_Input data_.

..............................

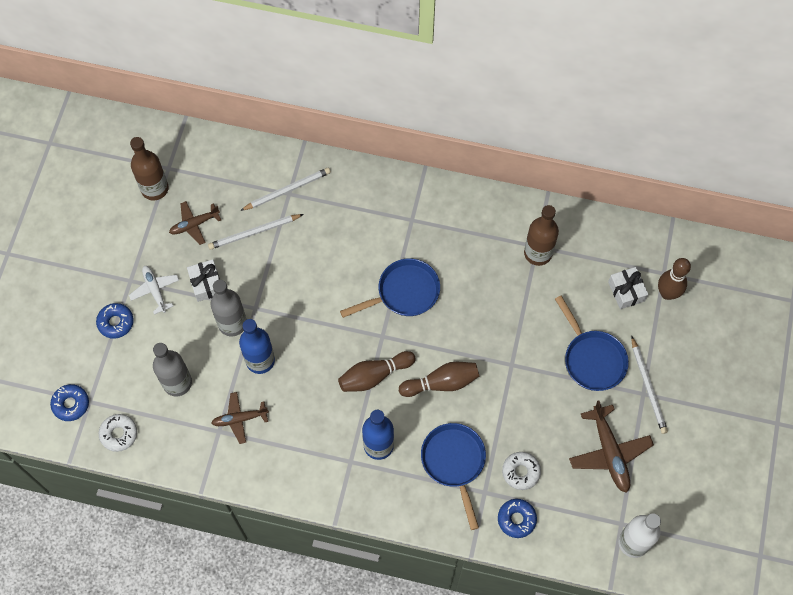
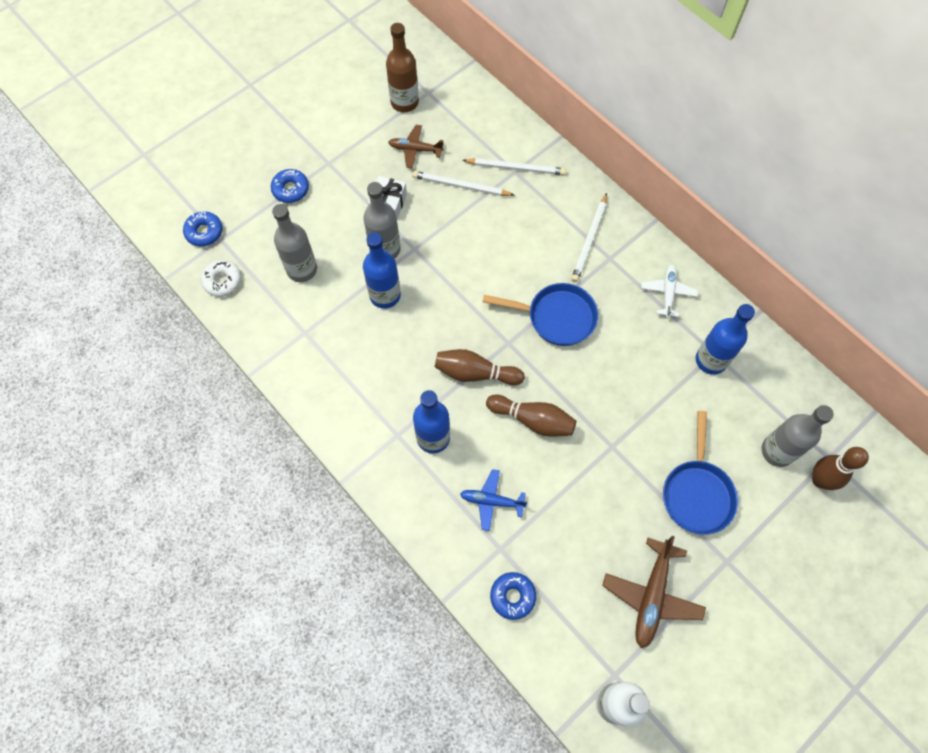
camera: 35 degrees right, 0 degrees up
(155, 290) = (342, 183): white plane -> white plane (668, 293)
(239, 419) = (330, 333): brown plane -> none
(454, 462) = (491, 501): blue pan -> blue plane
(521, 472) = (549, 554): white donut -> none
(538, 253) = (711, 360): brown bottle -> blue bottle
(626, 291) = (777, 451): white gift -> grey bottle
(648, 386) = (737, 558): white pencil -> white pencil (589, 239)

..............................

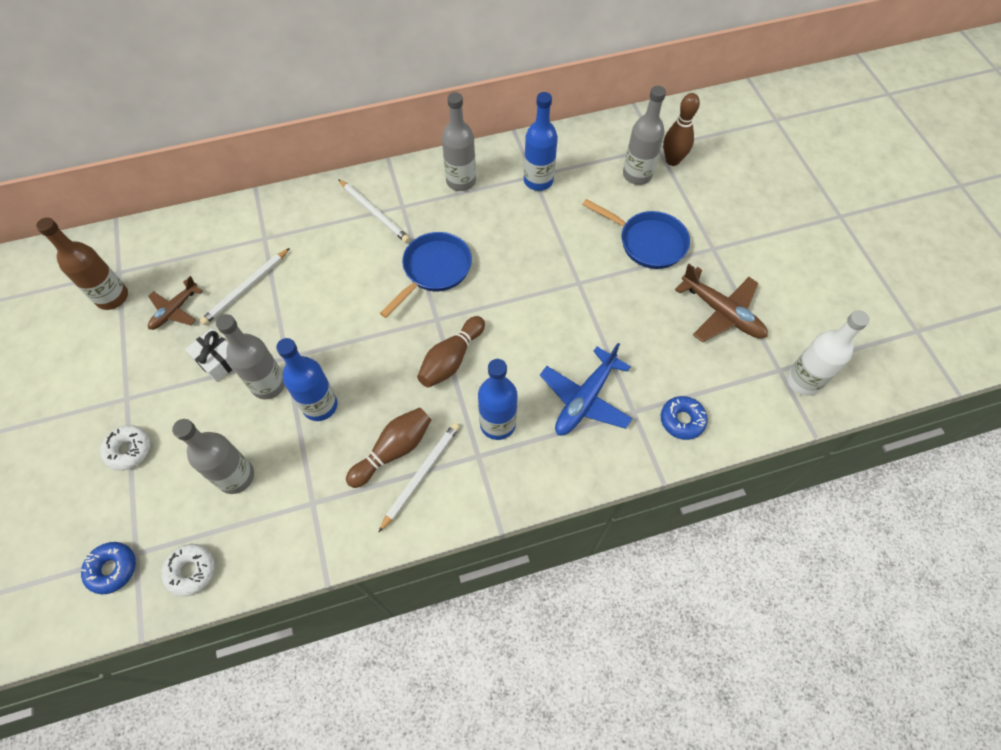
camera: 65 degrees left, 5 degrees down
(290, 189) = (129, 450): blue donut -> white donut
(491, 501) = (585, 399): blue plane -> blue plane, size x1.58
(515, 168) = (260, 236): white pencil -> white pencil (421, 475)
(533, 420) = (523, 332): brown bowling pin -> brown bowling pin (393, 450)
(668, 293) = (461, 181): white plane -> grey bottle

..............................

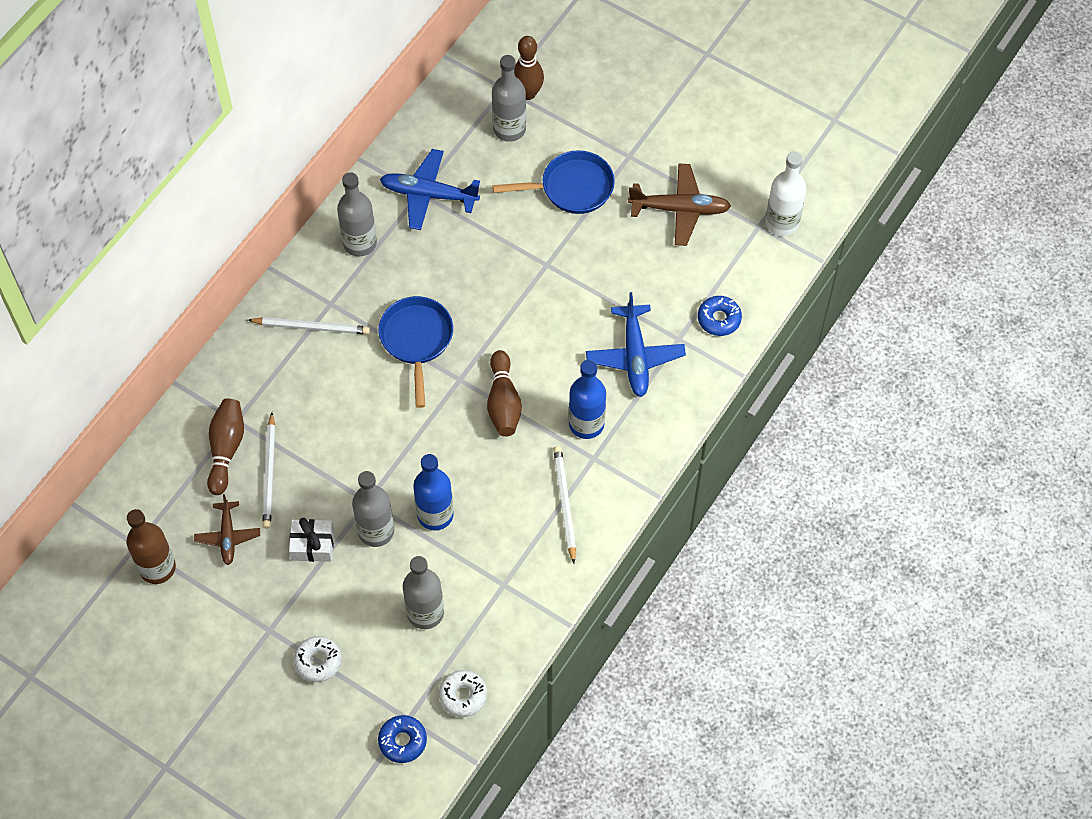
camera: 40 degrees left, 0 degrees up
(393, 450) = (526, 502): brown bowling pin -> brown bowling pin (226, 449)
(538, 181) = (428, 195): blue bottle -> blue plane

..............................

_Directive_.
Within the material above, extract exactly the lines that start at the line containing "(290, 189) = (129, 450): blue" and stop after the line containing "(533, 420) = (523, 332): brown", and only those.

_Response box_.
(290, 189) = (129, 450): blue donut -> white donut
(491, 501) = (585, 399): blue plane -> blue plane, size x1.58
(515, 168) = (260, 236): white pencil -> white pencil (421, 475)
(533, 420) = (523, 332): brown bowling pin -> brown bowling pin (393, 450)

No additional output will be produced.